▶ **Task data**
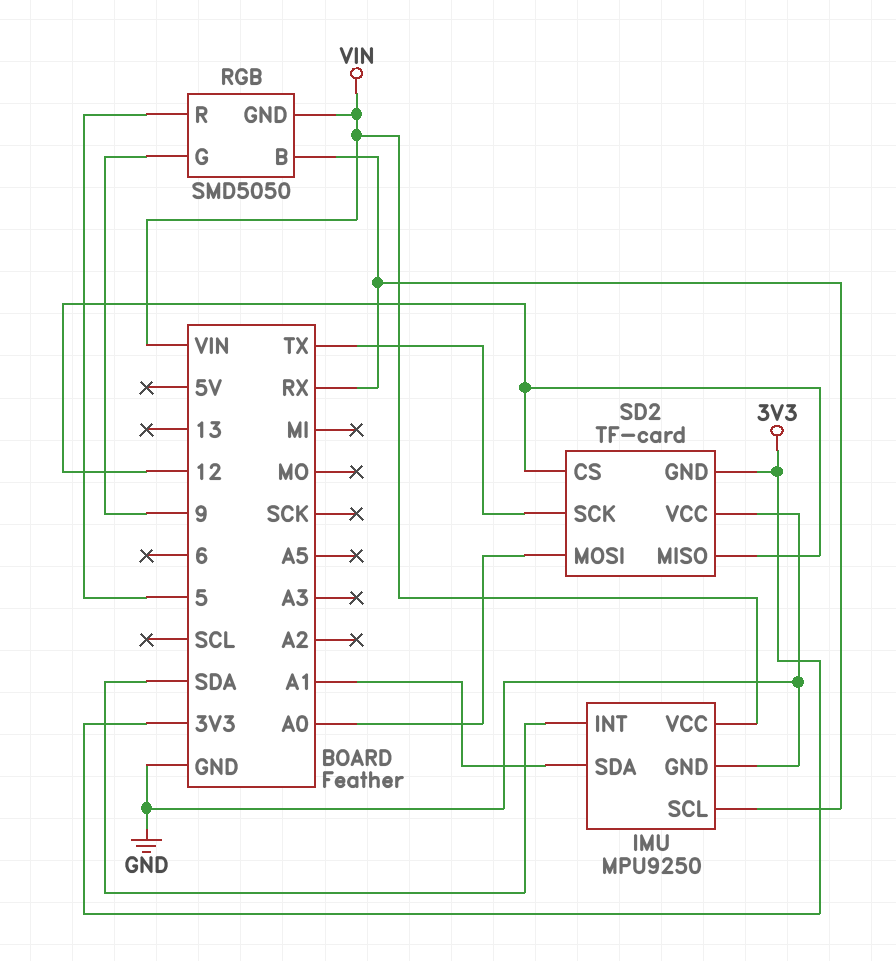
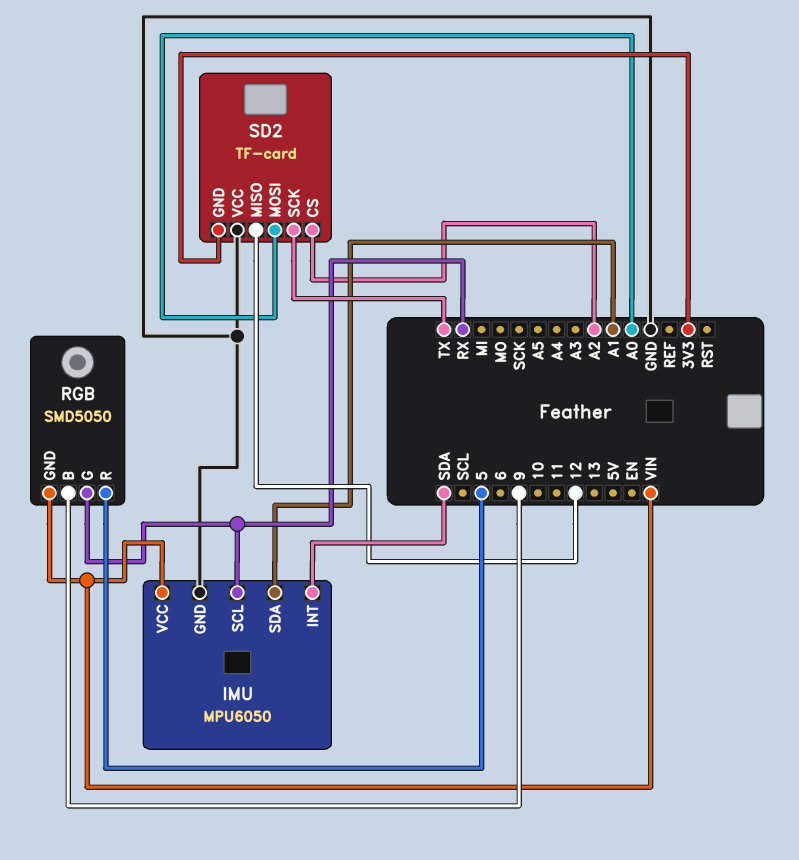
IMU: MPU9250 -> MPU6050
RGB pin B: RX -> 9
RGB pin G: 9 -> RX
SD2 pin CS: 12 -> A2

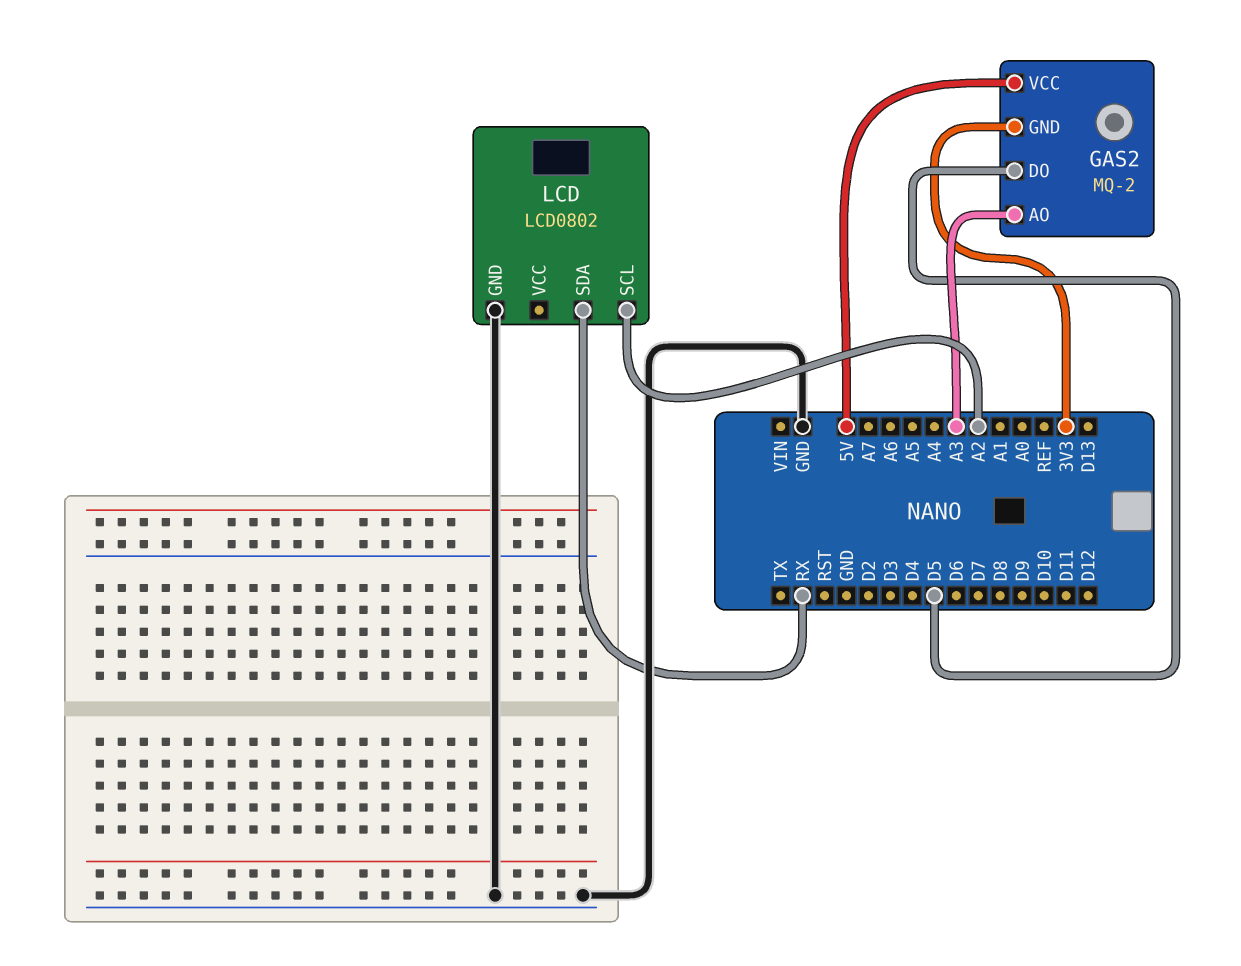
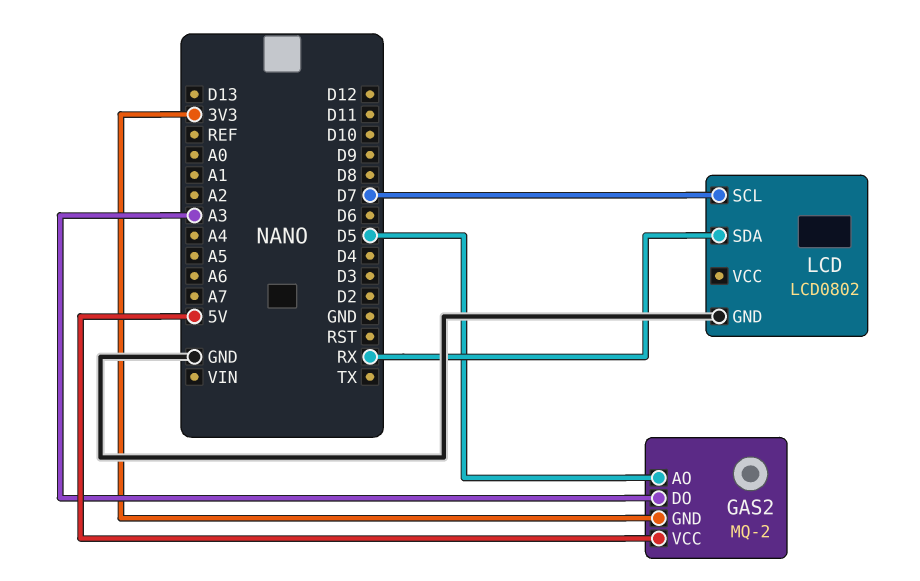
GAS2 pin AO: A3 -> D5
GAS2 pin DO: D5 -> A3
LCD pin SCL: A2 -> D7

▶ **Instructions for the task**
Set down the records above exactly, leaving out pictures.

▶ **Solution**
IMU: MPU9250 -> MPU6050
RGB pin B: RX -> 9
RGB pin G: 9 -> RX
SD2 pin CS: 12 -> A2

GAS2 pin AO: A3 -> D5
GAS2 pin DO: D5 -> A3
LCD pin SCL: A2 -> D7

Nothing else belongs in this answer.